■ **TASK**
Copy all of the material below, line for line.

*** Opening of EXTRACTED MATERIAL ***

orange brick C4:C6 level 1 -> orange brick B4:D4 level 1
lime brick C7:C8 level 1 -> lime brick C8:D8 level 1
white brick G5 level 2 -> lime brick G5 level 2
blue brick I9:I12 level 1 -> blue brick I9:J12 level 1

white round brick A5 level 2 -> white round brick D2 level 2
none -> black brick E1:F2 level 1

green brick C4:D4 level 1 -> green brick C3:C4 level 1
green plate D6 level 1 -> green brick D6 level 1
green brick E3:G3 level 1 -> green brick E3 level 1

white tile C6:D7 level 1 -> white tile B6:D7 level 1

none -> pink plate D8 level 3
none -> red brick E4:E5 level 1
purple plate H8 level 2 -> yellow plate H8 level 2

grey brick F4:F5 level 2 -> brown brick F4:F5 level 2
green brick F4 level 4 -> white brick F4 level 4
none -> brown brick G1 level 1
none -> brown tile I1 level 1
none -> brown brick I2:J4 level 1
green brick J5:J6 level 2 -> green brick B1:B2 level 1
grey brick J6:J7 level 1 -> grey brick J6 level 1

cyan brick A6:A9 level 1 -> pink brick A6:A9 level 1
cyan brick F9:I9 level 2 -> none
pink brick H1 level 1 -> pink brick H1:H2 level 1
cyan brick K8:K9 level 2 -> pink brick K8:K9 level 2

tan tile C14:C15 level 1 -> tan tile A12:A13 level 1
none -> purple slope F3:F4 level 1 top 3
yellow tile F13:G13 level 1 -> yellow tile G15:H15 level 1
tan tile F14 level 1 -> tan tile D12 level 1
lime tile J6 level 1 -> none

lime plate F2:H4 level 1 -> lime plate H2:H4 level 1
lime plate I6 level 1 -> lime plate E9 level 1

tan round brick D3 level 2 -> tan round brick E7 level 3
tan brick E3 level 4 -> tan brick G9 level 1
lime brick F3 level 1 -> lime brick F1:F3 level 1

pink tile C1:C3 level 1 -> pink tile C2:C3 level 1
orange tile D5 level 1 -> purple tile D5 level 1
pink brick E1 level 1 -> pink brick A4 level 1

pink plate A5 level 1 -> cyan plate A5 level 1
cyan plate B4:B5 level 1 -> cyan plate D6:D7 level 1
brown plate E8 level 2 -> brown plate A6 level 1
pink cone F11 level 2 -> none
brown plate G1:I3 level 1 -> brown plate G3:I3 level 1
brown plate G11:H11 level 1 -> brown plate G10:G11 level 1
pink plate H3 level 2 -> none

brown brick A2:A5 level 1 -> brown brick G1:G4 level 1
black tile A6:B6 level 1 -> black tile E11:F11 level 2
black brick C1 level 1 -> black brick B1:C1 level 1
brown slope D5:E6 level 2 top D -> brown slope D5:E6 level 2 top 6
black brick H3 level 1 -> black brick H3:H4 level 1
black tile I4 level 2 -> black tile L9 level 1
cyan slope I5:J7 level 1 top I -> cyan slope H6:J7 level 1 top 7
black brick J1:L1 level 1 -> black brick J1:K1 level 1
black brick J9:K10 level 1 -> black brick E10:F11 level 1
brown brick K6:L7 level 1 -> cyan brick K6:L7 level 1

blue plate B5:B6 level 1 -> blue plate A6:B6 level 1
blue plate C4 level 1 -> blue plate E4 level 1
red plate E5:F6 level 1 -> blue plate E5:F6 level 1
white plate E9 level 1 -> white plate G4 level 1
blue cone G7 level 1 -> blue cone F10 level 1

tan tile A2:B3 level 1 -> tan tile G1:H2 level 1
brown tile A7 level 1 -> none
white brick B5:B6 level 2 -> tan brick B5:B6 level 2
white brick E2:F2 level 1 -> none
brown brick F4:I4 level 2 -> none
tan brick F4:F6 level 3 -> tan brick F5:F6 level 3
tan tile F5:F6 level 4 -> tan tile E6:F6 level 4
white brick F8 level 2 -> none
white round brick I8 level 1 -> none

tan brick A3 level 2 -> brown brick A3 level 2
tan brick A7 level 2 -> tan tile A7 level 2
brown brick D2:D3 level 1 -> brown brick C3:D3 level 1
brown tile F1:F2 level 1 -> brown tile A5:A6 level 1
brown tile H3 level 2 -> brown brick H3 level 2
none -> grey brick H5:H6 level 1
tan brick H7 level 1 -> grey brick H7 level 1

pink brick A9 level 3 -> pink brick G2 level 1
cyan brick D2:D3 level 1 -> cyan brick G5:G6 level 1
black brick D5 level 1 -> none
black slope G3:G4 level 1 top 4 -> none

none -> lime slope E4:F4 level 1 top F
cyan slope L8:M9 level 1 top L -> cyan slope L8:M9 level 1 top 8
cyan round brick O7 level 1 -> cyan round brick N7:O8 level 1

*** Close of EXTRACTED MATERIAL ***

■ **RESPONSE AREA**
orange brick C4:C6 level 1 -> orange brick B4:D4 level 1
lime brick C7:C8 level 1 -> lime brick C8:D8 level 1
white brick G5 level 2 -> lime brick G5 level 2
blue brick I9:I12 level 1 -> blue brick I9:J12 level 1

white round brick A5 level 2 -> white round brick D2 level 2
none -> black brick E1:F2 level 1

green brick C4:D4 level 1 -> green brick C3:C4 level 1
green plate D6 level 1 -> green brick D6 level 1
green brick E3:G3 level 1 -> green brick E3 level 1

white tile C6:D7 level 1 -> white tile B6:D7 level 1

none -> pink plate D8 level 3
none -> red brick E4:E5 level 1
purple plate H8 level 2 -> yellow plate H8 level 2

grey brick F4:F5 level 2 -> brown brick F4:F5 level 2
green brick F4 level 4 -> white brick F4 level 4
none -> brown brick G1 level 1
none -> brown tile I1 level 1
none -> brown brick I2:J4 level 1
green brick J5:J6 level 2 -> green brick B1:B2 level 1
grey brick J6:J7 level 1 -> grey brick J6 level 1

cyan brick A6:A9 level 1 -> pink brick A6:A9 level 1
cyan brick F9:I9 level 2 -> none
pink brick H1 level 1 -> pink brick H1:H2 level 1
cyan brick K8:K9 level 2 -> pink brick K8:K9 level 2

tan tile C14:C15 level 1 -> tan tile A12:A13 level 1
none -> purple slope F3:F4 level 1 top 3
yellow tile F13:G13 level 1 -> yellow tile G15:H15 level 1
tan tile F14 level 1 -> tan tile D12 level 1
lime tile J6 level 1 -> none

lime plate F2:H4 level 1 -> lime plate H2:H4 level 1
lime plate I6 level 1 -> lime plate E9 level 1

tan round brick D3 level 2 -> tan round brick E7 level 3
tan brick E3 level 4 -> tan brick G9 level 1
lime brick F3 level 1 -> lime brick F1:F3 level 1

pink tile C1:C3 level 1 -> pink tile C2:C3 level 1
orange tile D5 level 1 -> purple tile D5 level 1
pink brick E1 level 1 -> pink brick A4 level 1

pink plate A5 level 1 -> cyan plate A5 level 1
cyan plate B4:B5 level 1 -> cyan plate D6:D7 level 1
brown plate E8 level 2 -> brown plate A6 level 1
pink cone F11 level 2 -> none
brown plate G1:I3 level 1 -> brown plate G3:I3 level 1
brown plate G11:H11 level 1 -> brown plate G10:G11 level 1
pink plate H3 level 2 -> none

brown brick A2:A5 level 1 -> brown brick G1:G4 level 1
black tile A6:B6 level 1 -> black tile E11:F11 level 2
black brick C1 level 1 -> black brick B1:C1 level 1
brown slope D5:E6 level 2 top D -> brown slope D5:E6 level 2 top 6
black brick H3 level 1 -> black brick H3:H4 level 1
black tile I4 level 2 -> black tile L9 level 1
cyan slope I5:J7 level 1 top I -> cyan slope H6:J7 level 1 top 7
black brick J1:L1 level 1 -> black brick J1:K1 level 1
black brick J9:K10 level 1 -> black brick E10:F11 level 1
brown brick K6:L7 level 1 -> cyan brick K6:L7 level 1

blue plate B5:B6 level 1 -> blue plate A6:B6 level 1
blue plate C4 level 1 -> blue plate E4 level 1
red plate E5:F6 level 1 -> blue plate E5:F6 level 1
white plate E9 level 1 -> white plate G4 level 1
blue cone G7 level 1 -> blue cone F10 level 1

tan tile A2:B3 level 1 -> tan tile G1:H2 level 1
brown tile A7 level 1 -> none
white brick B5:B6 level 2 -> tan brick B5:B6 level 2
white brick E2:F2 level 1 -> none
brown brick F4:I4 level 2 -> none
tan brick F4:F6 level 3 -> tan brick F5:F6 level 3
tan tile F5:F6 level 4 -> tan tile E6:F6 level 4
white brick F8 level 2 -> none
white round brick I8 level 1 -> none

tan brick A3 level 2 -> brown brick A3 level 2
tan brick A7 level 2 -> tan tile A7 level 2
brown brick D2:D3 level 1 -> brown brick C3:D3 level 1
brown tile F1:F2 level 1 -> brown tile A5:A6 level 1
brown tile H3 level 2 -> brown brick H3 level 2
none -> grey brick H5:H6 level 1
tan brick H7 level 1 -> grey brick H7 level 1

pink brick A9 level 3 -> pink brick G2 level 1
cyan brick D2:D3 level 1 -> cyan brick G5:G6 level 1
black brick D5 level 1 -> none
black slope G3:G4 level 1 top 4 -> none

none -> lime slope E4:F4 level 1 top F
cyan slope L8:M9 level 1 top L -> cyan slope L8:M9 level 1 top 8
cyan round brick O7 level 1 -> cyan round brick N7:O8 level 1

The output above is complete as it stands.